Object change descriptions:
◆ ◆ ◆ ◆ ◆

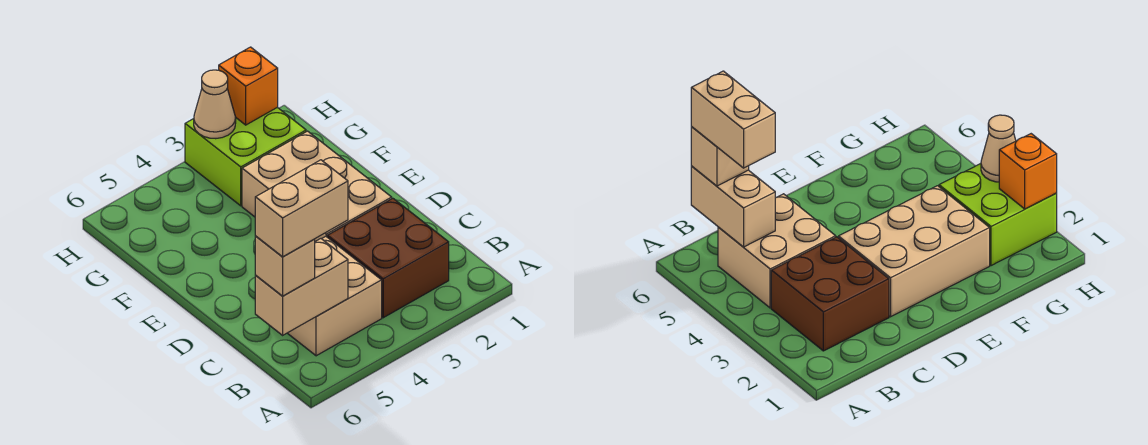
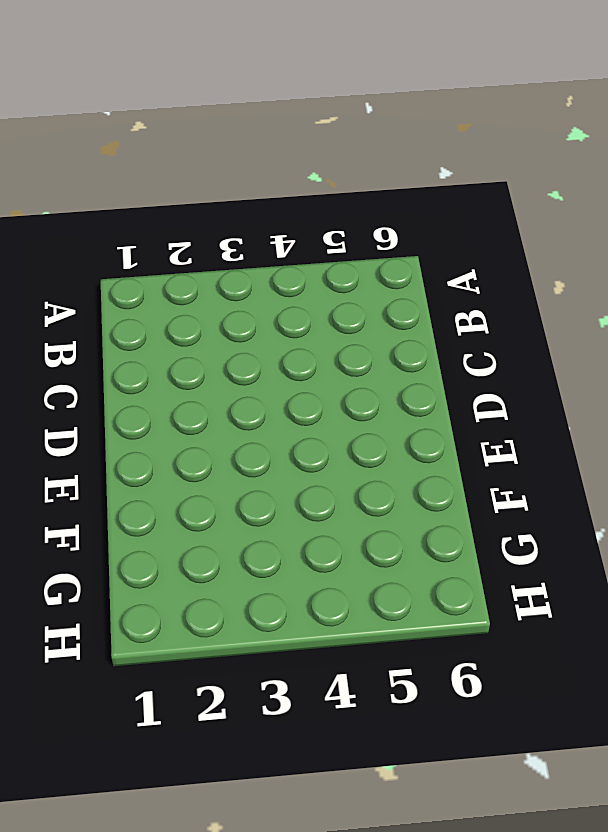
none -> brown brick B2:C3 level 1
none -> tan brick B4:C5 level 1

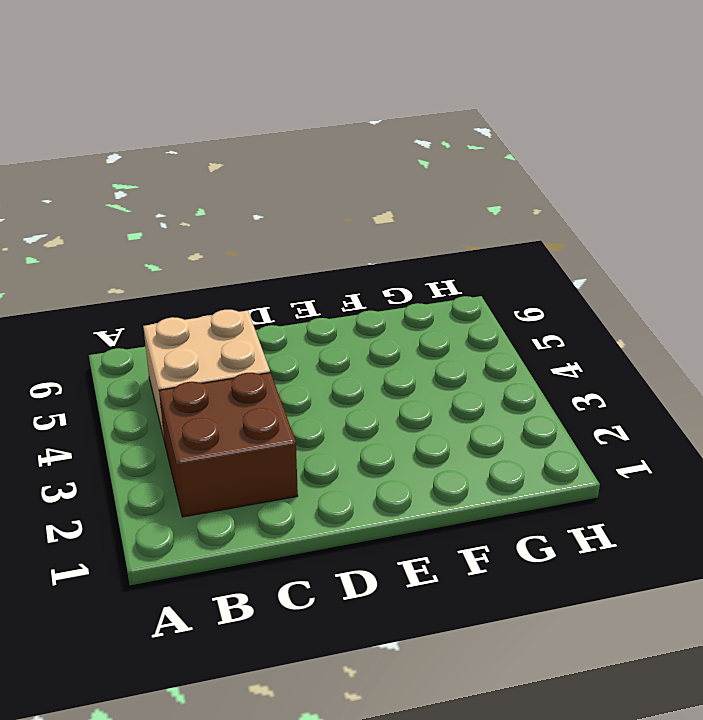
none -> tan brick D2:F3 level 1
none -> lime brick G2:H3 level 1

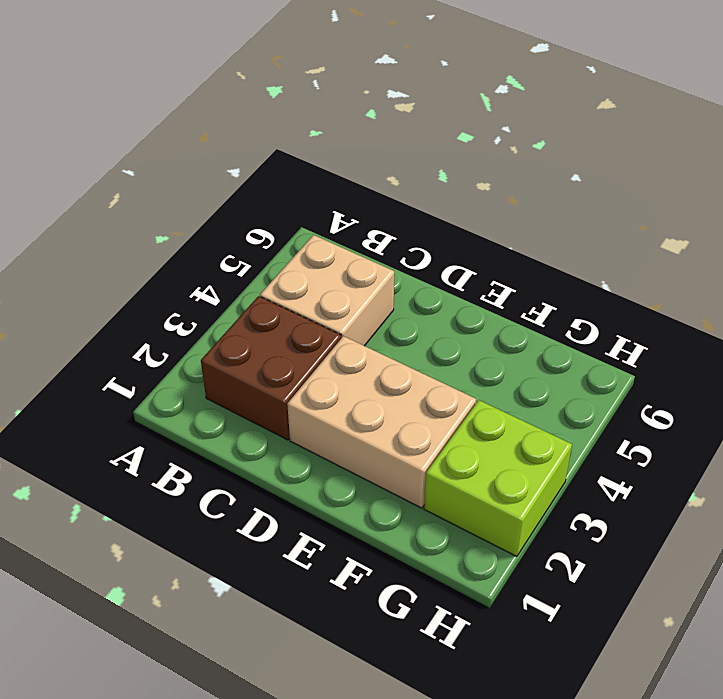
none -> tan brick B5:B6 level 2
none -> orange brick H2 level 2

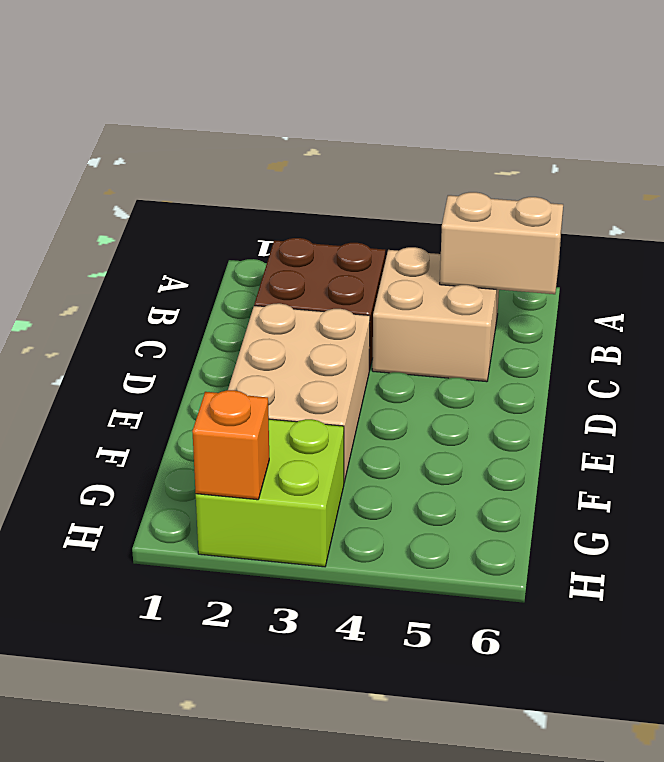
none -> tan cone H3 level 2
none -> tan brick B6 level 3

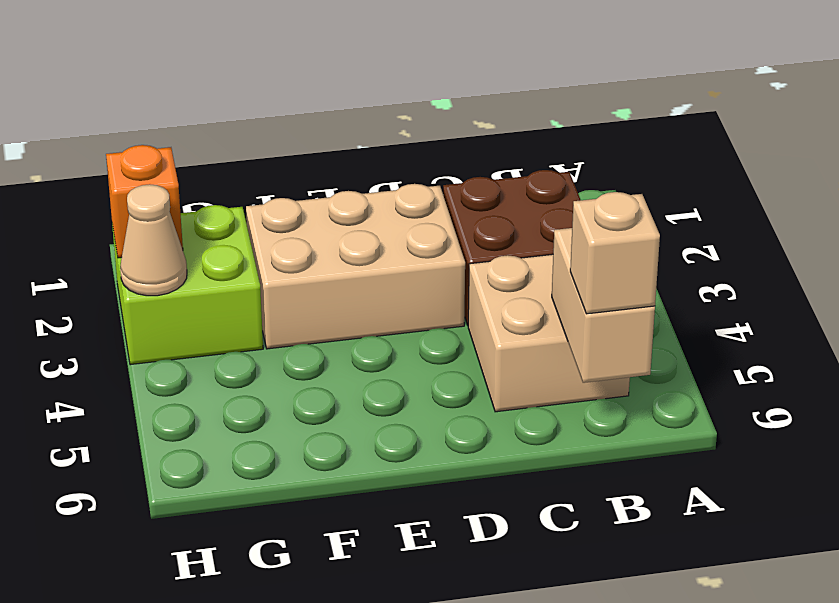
none -> tan brick B5:B6 level 4

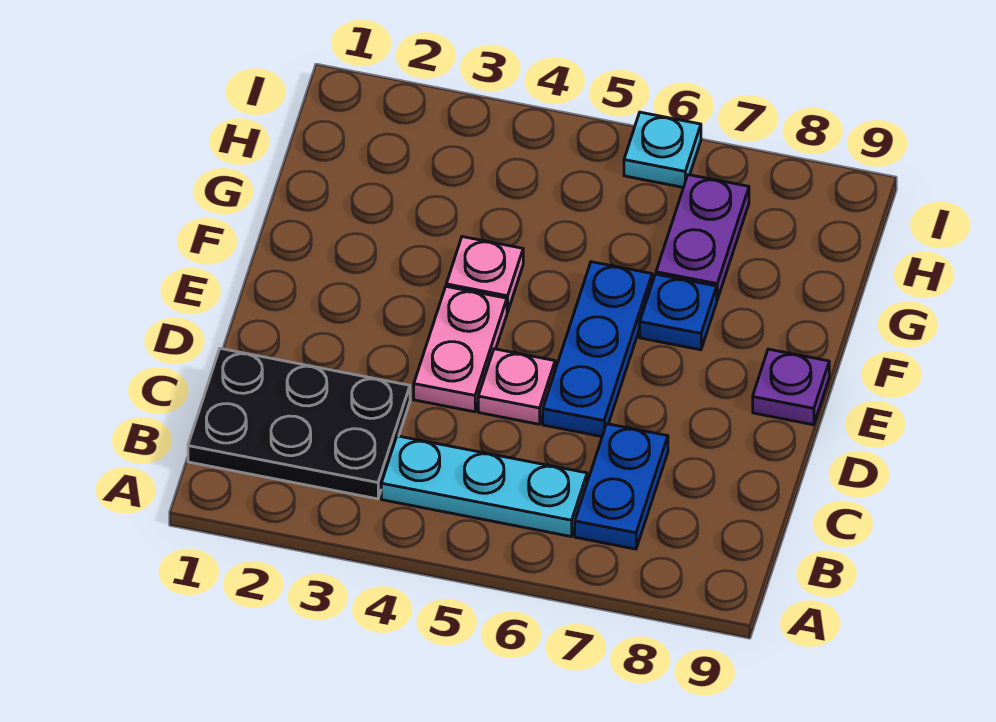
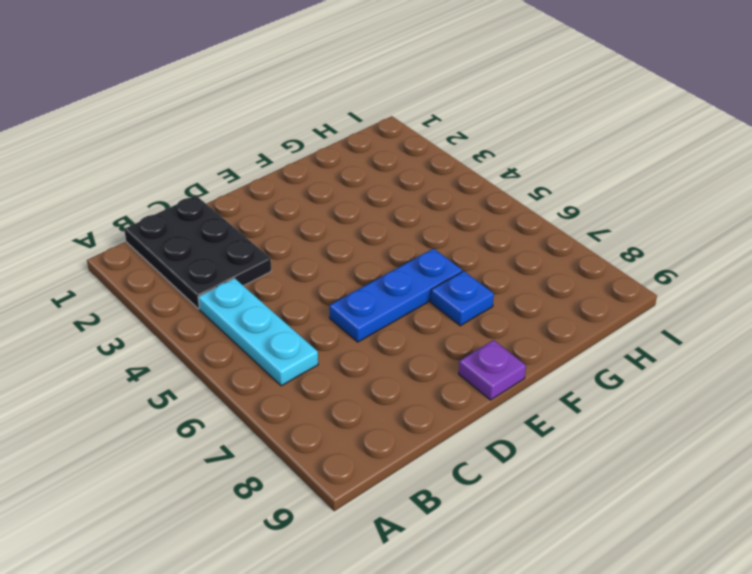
none -> blue plate B7:C7 level 1
none -> pink plate D4:E4 level 1

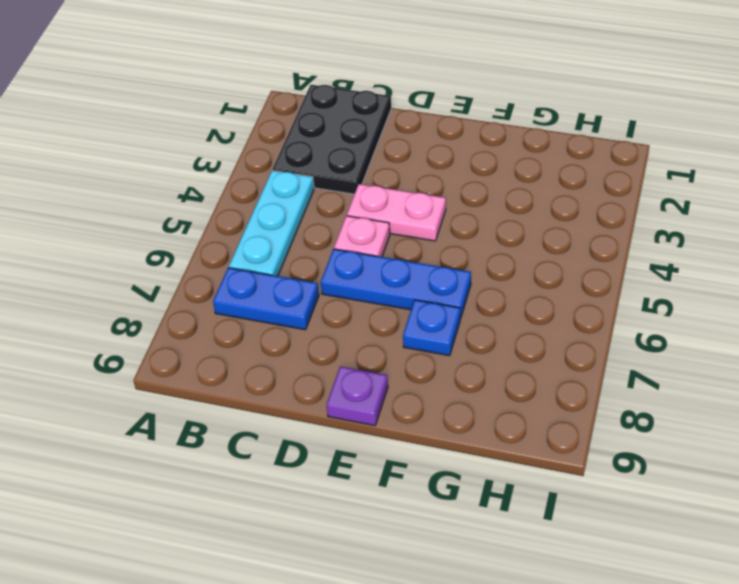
none -> pink plate F4 level 1
none -> purple plate G7:H7 level 1

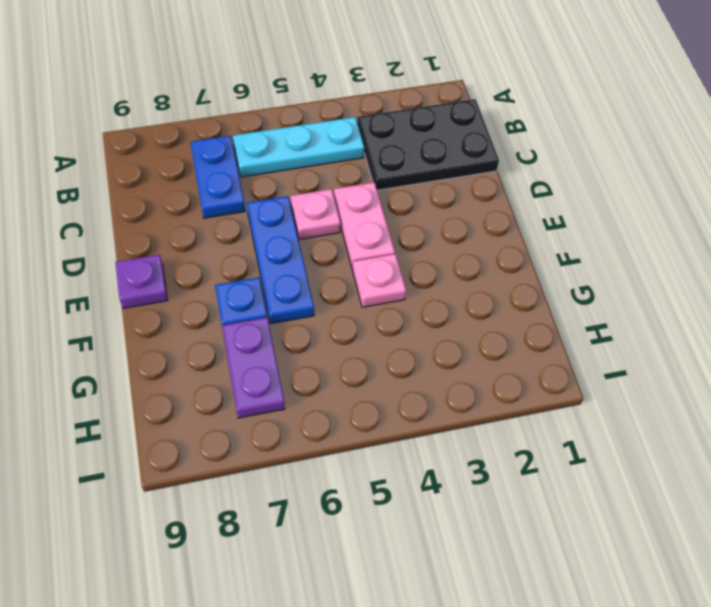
none -> cyan plate I6 level 1

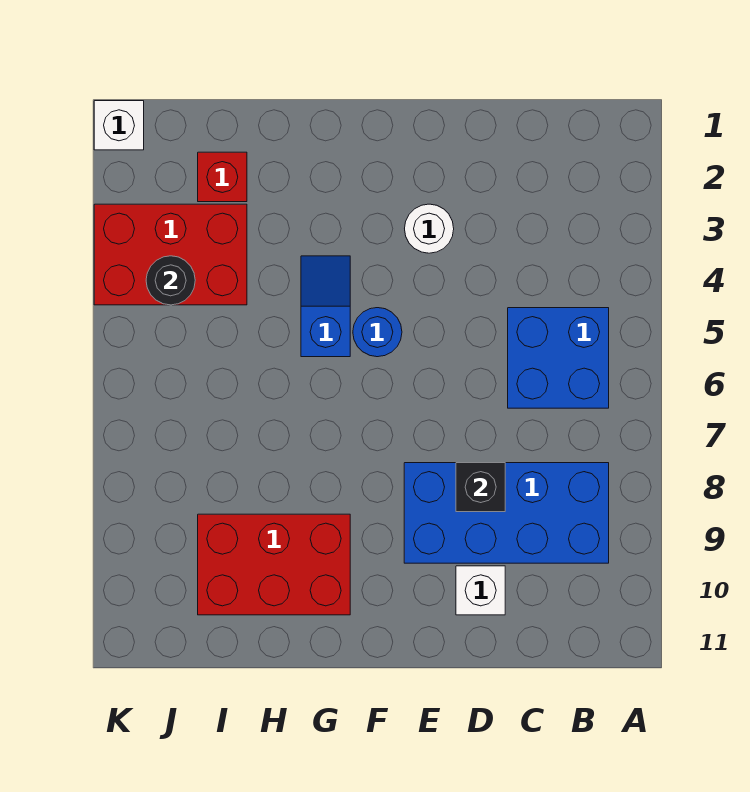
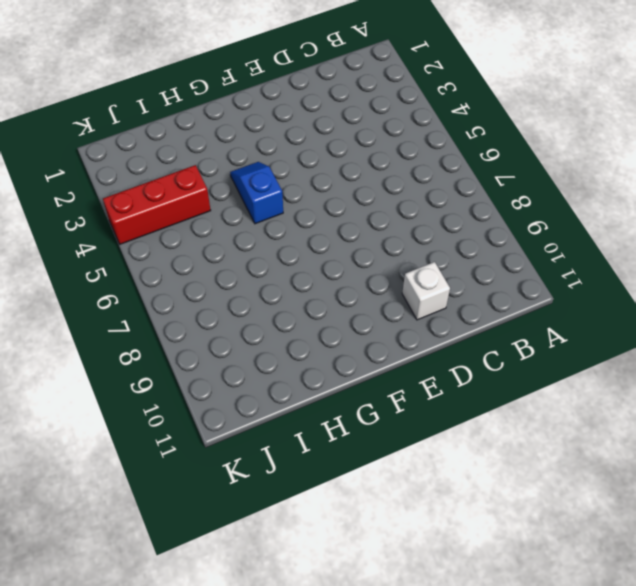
red brick I4:K4 level 1 -> red brick I3:K4 level 1
none -> blue brick B5:C6 level 1
none -> blue brick B8:E9 level 1
none -> white round brick E3 level 1

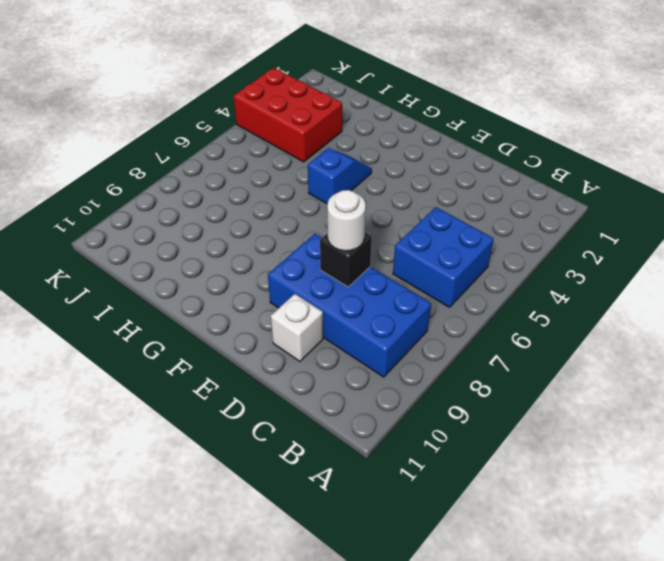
white round brick D8 level 3 -> white round brick E3 level 1
none -> blue round brick F5 level 1
none -> red brick G9:I10 level 1
none -> red brick I2 level 1

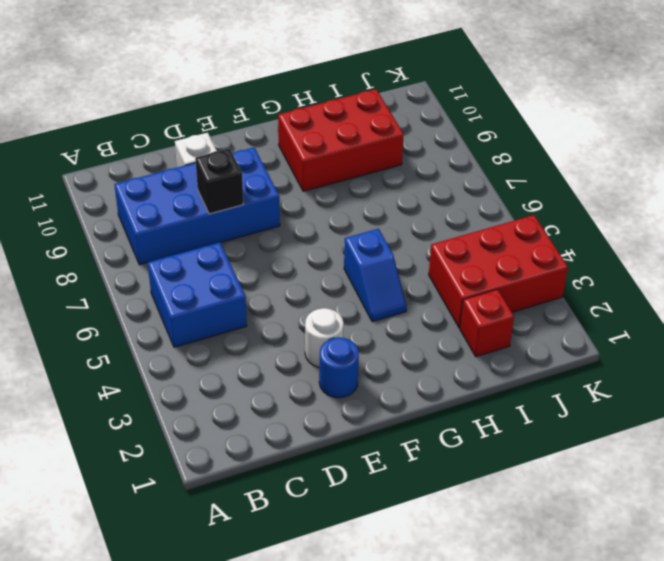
blue round brick E2 level 1 -> blue round brick F5 level 1
none -> white brick K1 level 1
none -> black round brick J4 level 2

◆ ◆ ◆ ◆ ◆

▸ **Prompt**: Omitting all pictures, retype exactly the lines from the line containing "white round brick D8" down to the last line above, both ends included.

▸ **Solution to this problem**:
white round brick D8 level 3 -> white round brick E3 level 1
none -> blue round brick F5 level 1
none -> red brick G9:I10 level 1
none -> red brick I2 level 1

blue round brick E2 level 1 -> blue round brick F5 level 1
none -> white brick K1 level 1
none -> black round brick J4 level 2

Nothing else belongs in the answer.